═════ DATA SHOWN ═════
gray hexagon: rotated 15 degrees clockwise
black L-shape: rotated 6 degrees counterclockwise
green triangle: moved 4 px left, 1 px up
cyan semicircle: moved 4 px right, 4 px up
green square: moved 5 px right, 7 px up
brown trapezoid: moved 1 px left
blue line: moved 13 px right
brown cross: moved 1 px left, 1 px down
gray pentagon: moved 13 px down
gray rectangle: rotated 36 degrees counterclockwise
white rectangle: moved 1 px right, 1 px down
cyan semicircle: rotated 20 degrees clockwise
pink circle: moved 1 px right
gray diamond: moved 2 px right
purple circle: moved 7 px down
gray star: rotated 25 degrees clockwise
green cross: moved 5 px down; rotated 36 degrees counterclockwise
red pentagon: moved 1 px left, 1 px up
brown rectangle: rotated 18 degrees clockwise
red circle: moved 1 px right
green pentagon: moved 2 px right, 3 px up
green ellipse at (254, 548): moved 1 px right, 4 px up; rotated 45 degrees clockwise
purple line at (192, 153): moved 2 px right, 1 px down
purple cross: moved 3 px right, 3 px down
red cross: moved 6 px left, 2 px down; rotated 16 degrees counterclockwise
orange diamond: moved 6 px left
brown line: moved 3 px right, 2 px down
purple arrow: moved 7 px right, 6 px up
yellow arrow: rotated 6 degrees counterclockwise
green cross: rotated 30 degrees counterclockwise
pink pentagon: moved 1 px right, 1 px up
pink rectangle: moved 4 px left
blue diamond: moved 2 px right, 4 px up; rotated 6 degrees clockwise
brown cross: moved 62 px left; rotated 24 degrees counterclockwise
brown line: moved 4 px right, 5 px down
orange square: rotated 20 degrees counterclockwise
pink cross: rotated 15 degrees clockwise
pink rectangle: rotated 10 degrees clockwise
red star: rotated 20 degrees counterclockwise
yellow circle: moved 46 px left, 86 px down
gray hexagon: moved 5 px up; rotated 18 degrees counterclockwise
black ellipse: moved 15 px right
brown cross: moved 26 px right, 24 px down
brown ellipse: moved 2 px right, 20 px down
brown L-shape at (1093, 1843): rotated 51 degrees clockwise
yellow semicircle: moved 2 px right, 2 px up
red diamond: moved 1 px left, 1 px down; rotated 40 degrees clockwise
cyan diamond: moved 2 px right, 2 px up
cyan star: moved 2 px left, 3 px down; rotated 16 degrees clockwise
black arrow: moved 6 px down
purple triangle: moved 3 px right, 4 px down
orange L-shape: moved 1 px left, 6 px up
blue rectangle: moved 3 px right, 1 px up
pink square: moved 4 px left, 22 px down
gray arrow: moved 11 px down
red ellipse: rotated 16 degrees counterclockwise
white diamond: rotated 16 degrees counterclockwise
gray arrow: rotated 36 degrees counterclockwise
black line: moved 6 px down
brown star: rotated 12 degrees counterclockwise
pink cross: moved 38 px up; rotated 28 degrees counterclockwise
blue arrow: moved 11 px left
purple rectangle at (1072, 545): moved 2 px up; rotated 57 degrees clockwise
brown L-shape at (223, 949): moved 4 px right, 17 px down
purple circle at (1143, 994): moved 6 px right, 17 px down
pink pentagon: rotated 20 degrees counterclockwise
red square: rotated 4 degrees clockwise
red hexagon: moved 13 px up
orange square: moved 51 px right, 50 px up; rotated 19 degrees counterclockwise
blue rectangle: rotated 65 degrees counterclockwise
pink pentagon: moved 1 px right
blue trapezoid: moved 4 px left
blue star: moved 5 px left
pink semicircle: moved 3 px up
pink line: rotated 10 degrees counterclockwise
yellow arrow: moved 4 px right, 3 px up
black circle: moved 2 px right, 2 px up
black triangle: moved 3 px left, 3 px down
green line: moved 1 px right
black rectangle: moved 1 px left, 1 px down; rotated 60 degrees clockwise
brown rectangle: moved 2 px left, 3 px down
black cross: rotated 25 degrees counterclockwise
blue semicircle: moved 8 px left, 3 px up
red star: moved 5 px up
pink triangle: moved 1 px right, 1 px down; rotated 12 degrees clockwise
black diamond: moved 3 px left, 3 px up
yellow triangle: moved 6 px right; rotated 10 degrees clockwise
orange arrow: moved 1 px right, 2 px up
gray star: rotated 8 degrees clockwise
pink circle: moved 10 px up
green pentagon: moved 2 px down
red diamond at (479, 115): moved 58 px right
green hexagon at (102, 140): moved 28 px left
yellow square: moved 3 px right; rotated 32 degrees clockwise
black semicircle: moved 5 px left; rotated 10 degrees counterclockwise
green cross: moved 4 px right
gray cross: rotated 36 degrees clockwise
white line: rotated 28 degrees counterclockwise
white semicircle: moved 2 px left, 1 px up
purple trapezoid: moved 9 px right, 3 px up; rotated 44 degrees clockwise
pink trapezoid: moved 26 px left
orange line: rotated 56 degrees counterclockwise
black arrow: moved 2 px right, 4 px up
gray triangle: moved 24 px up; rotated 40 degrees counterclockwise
═════
#### GOAL OF THE EXERCISE:
Copy exactly the stretch of data above from the line with "blue line: moved 13 px right" through the line with "cyan semicircle: rotated 20 degrees clockwise", and omit all other lines.

#### YOUR RESPONSE:
blue line: moved 13 px right
brown cross: moved 1 px left, 1 px down
gray pentagon: moved 13 px down
gray rectangle: rotated 36 degrees counterclockwise
white rectangle: moved 1 px right, 1 px down
cyan semicircle: rotated 20 degrees clockwise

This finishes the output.